* START Excerpted data *

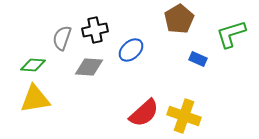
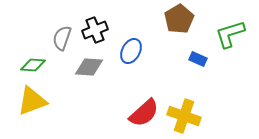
black cross: rotated 10 degrees counterclockwise
green L-shape: moved 1 px left
blue ellipse: moved 1 px down; rotated 20 degrees counterclockwise
yellow triangle: moved 3 px left, 2 px down; rotated 12 degrees counterclockwise
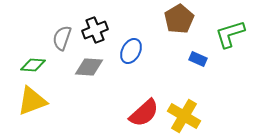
yellow cross: rotated 12 degrees clockwise
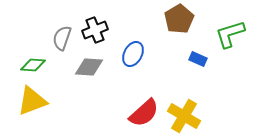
blue ellipse: moved 2 px right, 3 px down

* END Excerpted data *

Write out every line of the records above word for word, leaving out the pictures.

The completed task:
black cross: rotated 10 degrees counterclockwise
green L-shape: moved 1 px left
blue ellipse: moved 1 px down; rotated 20 degrees counterclockwise
yellow triangle: moved 3 px left, 2 px down; rotated 12 degrees counterclockwise
yellow cross: rotated 12 degrees clockwise
blue ellipse: moved 2 px right, 3 px down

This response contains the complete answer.